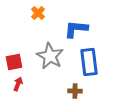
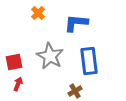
blue L-shape: moved 6 px up
blue rectangle: moved 1 px up
brown cross: rotated 32 degrees counterclockwise
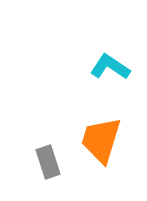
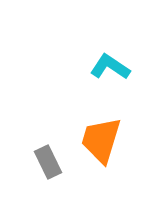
gray rectangle: rotated 8 degrees counterclockwise
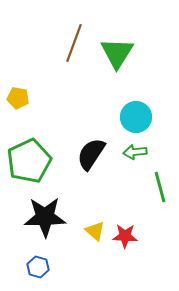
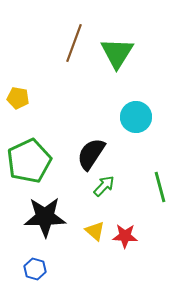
green arrow: moved 31 px left, 34 px down; rotated 140 degrees clockwise
blue hexagon: moved 3 px left, 2 px down
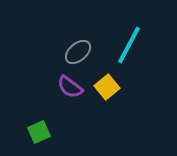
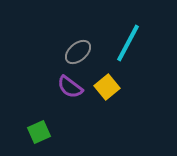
cyan line: moved 1 px left, 2 px up
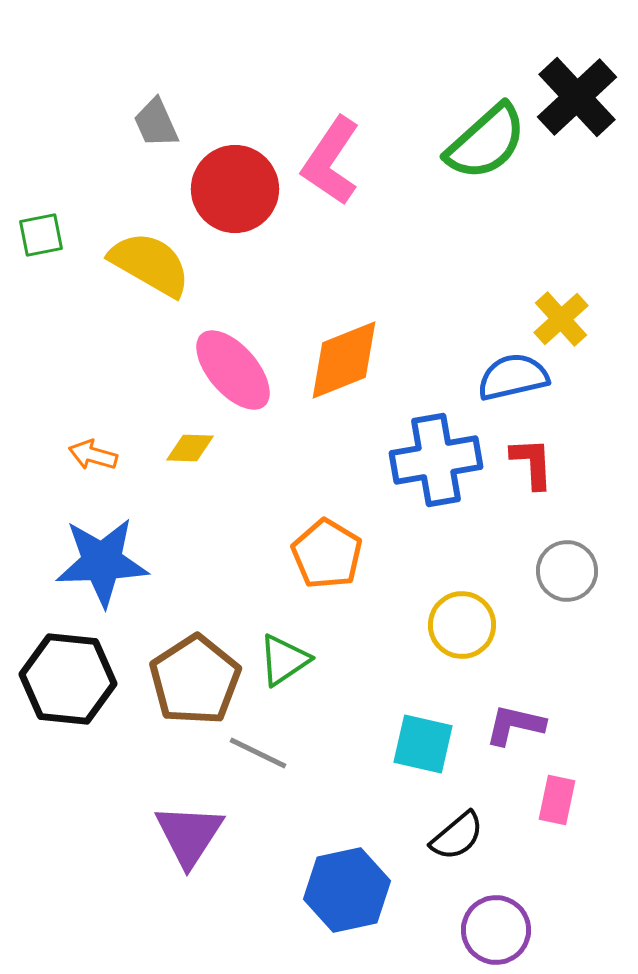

• EXERCISE INSTRUCTIONS: Give back exactly the lines running from the one that contains "blue hexagon: moved 3 px left, 2 px down" to the end of the records, including both of those lines and excluding every picture.

• COMPLETED EXERCISE:
blue hexagon: moved 3 px left, 2 px down
cyan line: moved 1 px left, 2 px up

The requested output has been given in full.